» What is being asked:
Copy nothing but the lines from the line with "gray circle: (232, 313)" to the end of the records, retyped exactly. Pictures stay out.

» Supplied material:
-- Opening Marker --

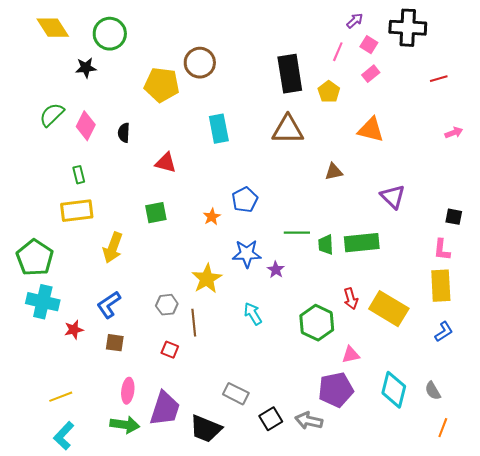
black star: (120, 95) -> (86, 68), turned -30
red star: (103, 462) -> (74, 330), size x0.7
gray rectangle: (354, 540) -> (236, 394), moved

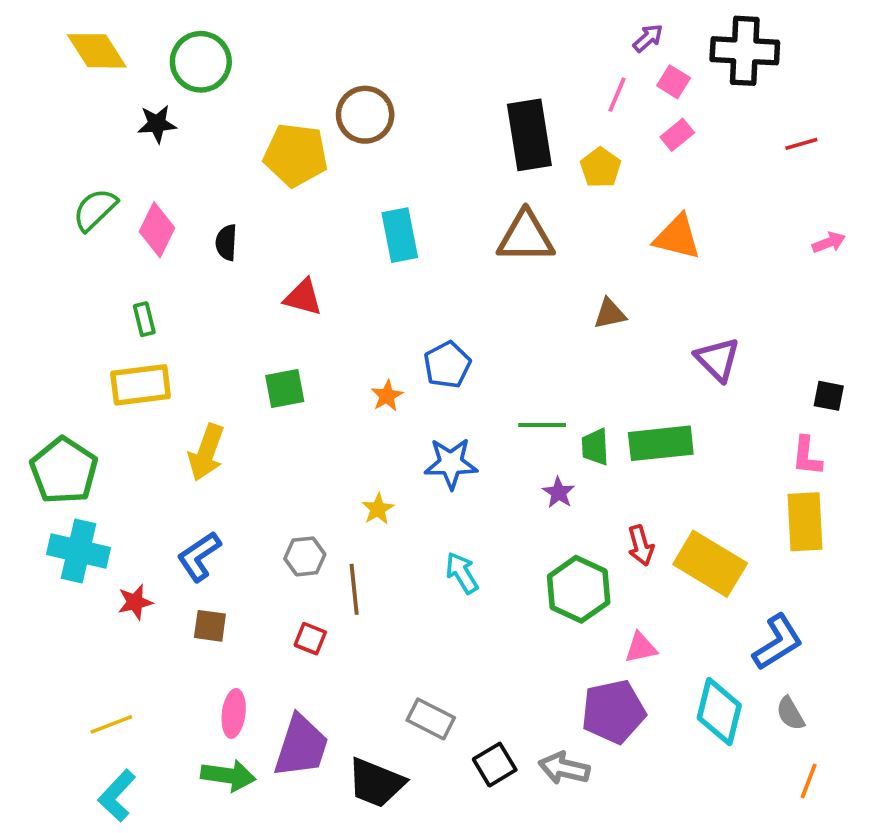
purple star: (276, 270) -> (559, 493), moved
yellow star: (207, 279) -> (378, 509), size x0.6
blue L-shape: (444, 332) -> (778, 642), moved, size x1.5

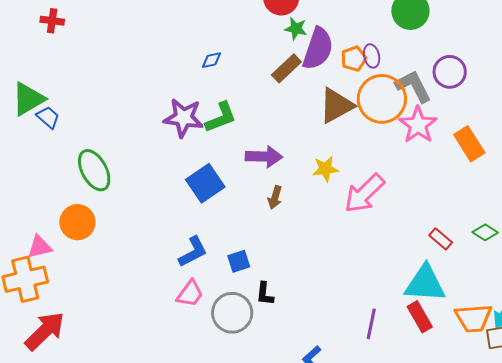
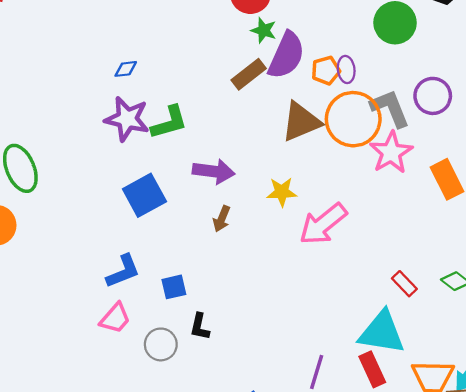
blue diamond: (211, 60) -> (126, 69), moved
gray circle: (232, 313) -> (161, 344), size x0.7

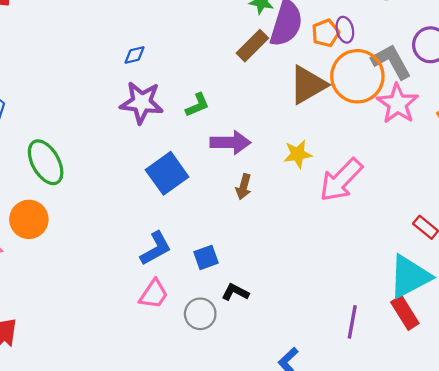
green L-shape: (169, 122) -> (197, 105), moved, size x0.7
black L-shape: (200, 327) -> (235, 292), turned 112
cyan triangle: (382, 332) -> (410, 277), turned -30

-- Closing Marker --

» Your solution:
gray circle: (232, 313) -> (161, 344), size x0.7

green L-shape: (169, 122) -> (197, 105), moved, size x0.7
black L-shape: (200, 327) -> (235, 292), turned 112
cyan triangle: (382, 332) -> (410, 277), turned -30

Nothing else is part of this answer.